**Your instructions:** Take each line of the data that contains the string "moved" and copy it.

**Dataset content:**

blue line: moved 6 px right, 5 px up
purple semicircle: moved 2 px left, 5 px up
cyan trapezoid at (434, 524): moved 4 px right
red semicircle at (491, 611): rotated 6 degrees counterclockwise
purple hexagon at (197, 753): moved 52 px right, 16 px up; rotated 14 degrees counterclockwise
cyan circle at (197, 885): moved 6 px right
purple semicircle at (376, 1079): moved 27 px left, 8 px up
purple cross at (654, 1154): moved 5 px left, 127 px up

**Solution for this exercise:**
blue line: moved 6 px right, 5 px up
purple semicircle: moved 2 px left, 5 px up
cyan trapezoid at (434, 524): moved 4 px right
purple hexagon at (197, 753): moved 52 px right, 16 px up; rotated 14 degrees counterclockwise
cyan circle at (197, 885): moved 6 px right
purple semicircle at (376, 1079): moved 27 px left, 8 px up
purple cross at (654, 1154): moved 5 px left, 127 px up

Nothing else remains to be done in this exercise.